▶ **TRY IT**: Exact wording is required: transcribe all the entries and leave the images out.

[Records from a data source]
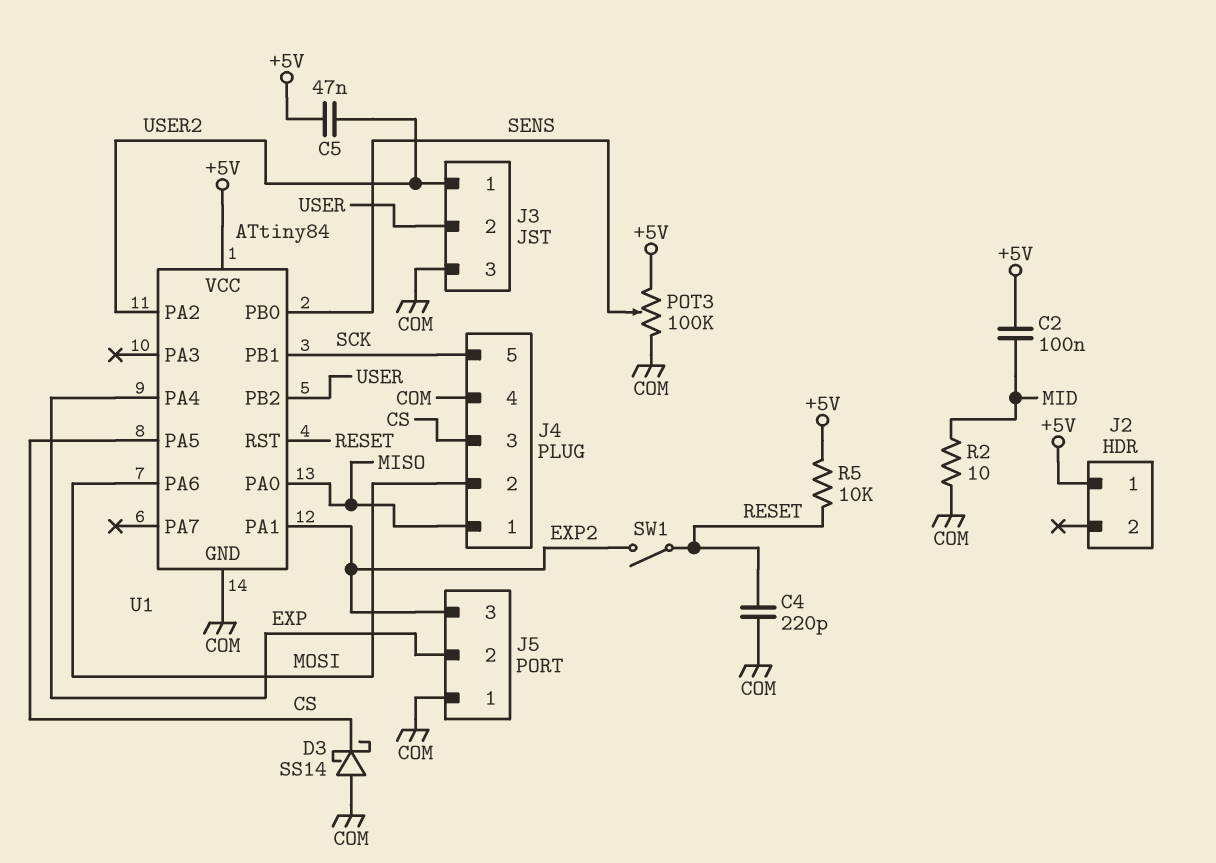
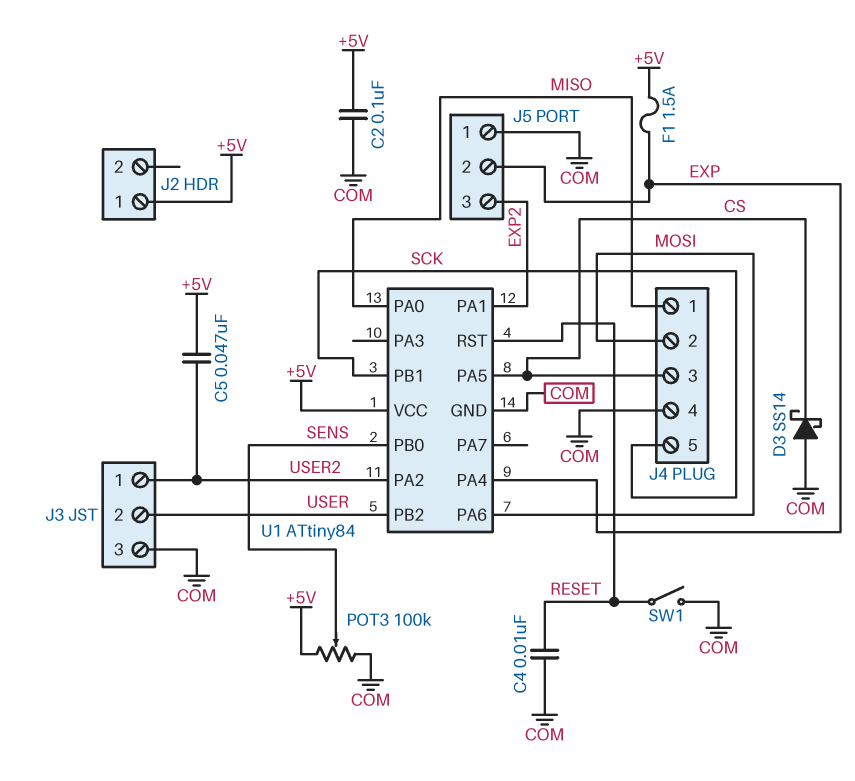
C2: 100nF (+5V, MID) -> 100nF (+5V, COM)
C4: 220pF (COM, RESET) -> 10nF (COM, RESET)
F1: none -> 1.5A (+5V, EXP)
R2: 10 (COM, MID) -> none
R5: 10k (+5V, RESET) -> none
SW1: switch (EXP2, RESET) -> switch (COM, RESET)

▶ **RESULT OF THE EXERCISE**:
C2: 100nF (+5V, MID) -> 100nF (+5V, COM)
C4: 220pF (COM, RESET) -> 10nF (COM, RESET)
F1: none -> 1.5A (+5V, EXP)
R2: 10 (COM, MID) -> none
R5: 10k (+5V, RESET) -> none
SW1: switch (EXP2, RESET) -> switch (COM, RESET)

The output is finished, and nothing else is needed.